> What needs to be done
Lines from the one containing "C1: 4700uF (plus" through the end of the data are to be returned exactly, and no others.

> Source records
________________________________________
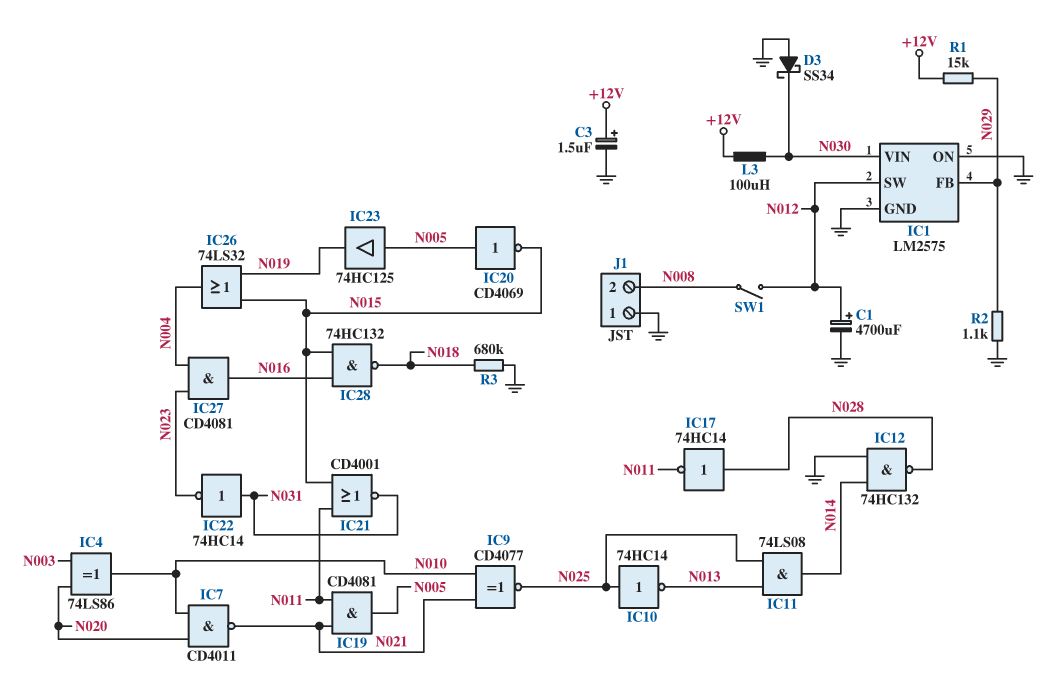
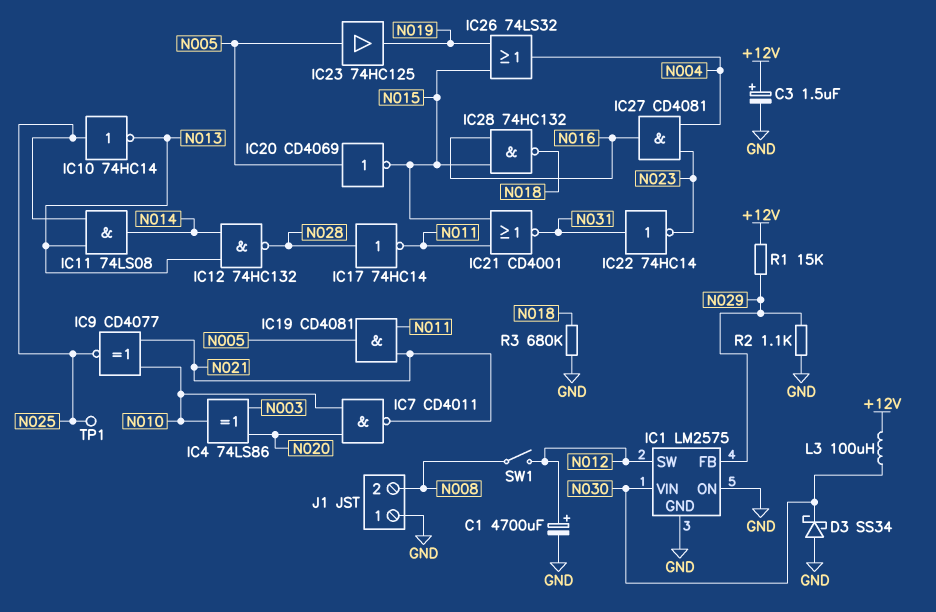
IC12: NAND 74HC132 (in GND, in N014, out N028) -> NAND 74HC132 (in N013, in N014, out N028)
TP1: none -> test point (N025)

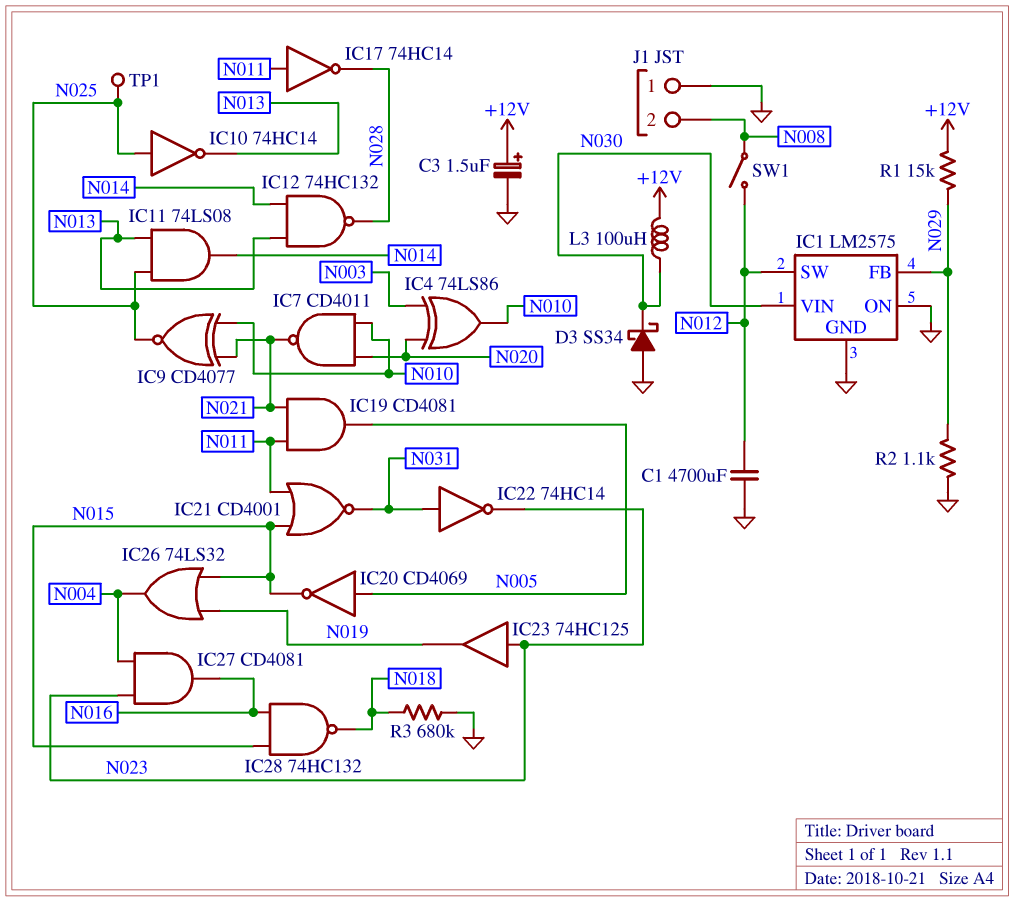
C1: 4700uF (plus N012, minus GND) -> 4700uF (GND, N012)
IC17: NOT 74HC14 (in N028, out N011) -> NOT 74HC14 (in N011, out N028)
IC23: buffer 74HC125 (in N005, out N019) -> buffer 74HC125 (in N023, out N019)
________________________________________
> Response to this exercise
C1: 4700uF (plus N012, minus GND) -> 4700uF (GND, N012)
IC17: NOT 74HC14 (in N028, out N011) -> NOT 74HC14 (in N011, out N028)
IC23: buffer 74HC125 (in N005, out N019) -> buffer 74HC125 (in N023, out N019)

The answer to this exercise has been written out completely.